§ TO-DO ITEM: Report every line of the records that contains the word "candle".

§ DATA UNDER STUDY:
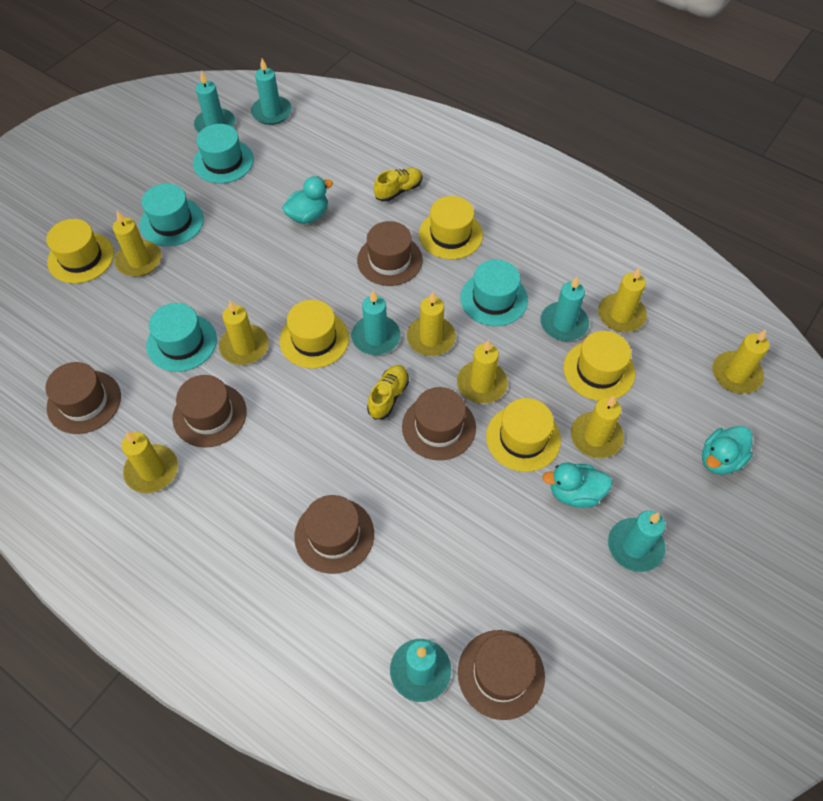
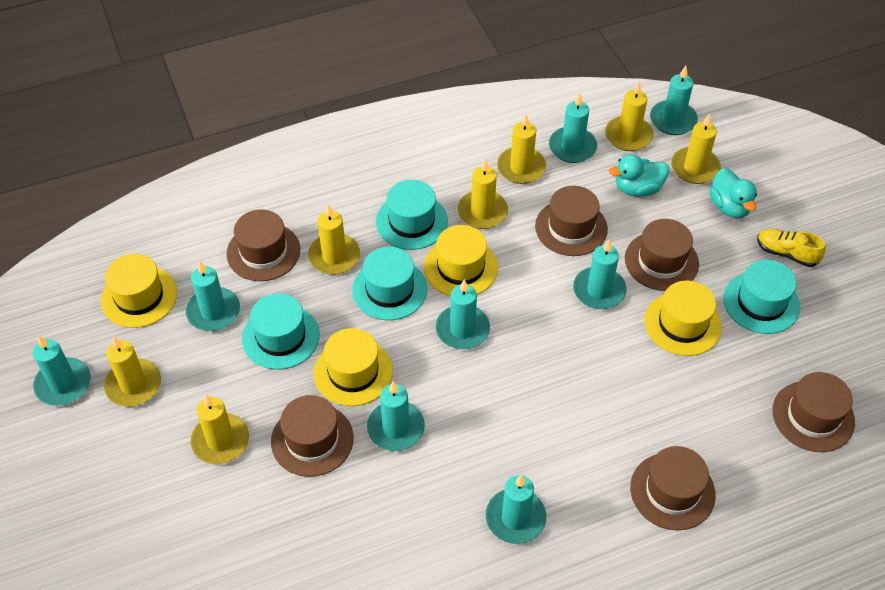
turquoise candle: [194,71,235,132] [251,58,292,125] [351,291,401,355] [390,639,451,702] [540,276,589,341] [608,511,665,572] = 6 -> [33,336,91,406] [186,261,240,331] [367,381,425,451] [436,279,490,349] [486,475,546,544] [549,93,597,163] [573,240,627,309] [650,66,698,135] = 8
turquoise duck: [282,176,333,224] [542,462,612,508] [702,426,753,475] = 3 -> [609,154,669,197] [709,168,757,218] = 2
yellow candle: [113,211,161,277] [121,431,178,493] [219,301,269,365] [407,292,456,356] [457,340,508,404] [571,396,624,459] [598,267,647,332] [713,329,769,394] = 8 -> [104,337,161,407] [191,395,249,464] [308,204,360,275] [458,159,508,229] [497,114,546,184] [605,82,654,151] [671,114,721,184] = 7
yellow hat: [46,219,114,284] [280,300,349,369] [419,196,483,259] [486,398,561,472] [564,331,635,401] = 5 -> [101,254,177,328] [314,328,393,406] [424,225,498,296] [645,281,722,356] = 4
yellow shoe: [367,365,409,420] [374,168,422,202] = 2 -> [757,229,826,267] = 1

§ ANSWER:
turquoise candle: [194,71,235,132] [251,58,292,125] [351,291,401,355] [390,639,451,702] [540,276,589,341] [608,511,665,572] = 6 -> [33,336,91,406] [186,261,240,331] [367,381,425,451] [436,279,490,349] [486,475,546,544] [549,93,597,163] [573,240,627,309] [650,66,698,135] = 8
yellow candle: [113,211,161,277] [121,431,178,493] [219,301,269,365] [407,292,456,356] [457,340,508,404] [571,396,624,459] [598,267,647,332] [713,329,769,394] = 8 -> [104,337,161,407] [191,395,249,464] [308,204,360,275] [458,159,508,229] [497,114,546,184] [605,82,654,151] [671,114,721,184] = 7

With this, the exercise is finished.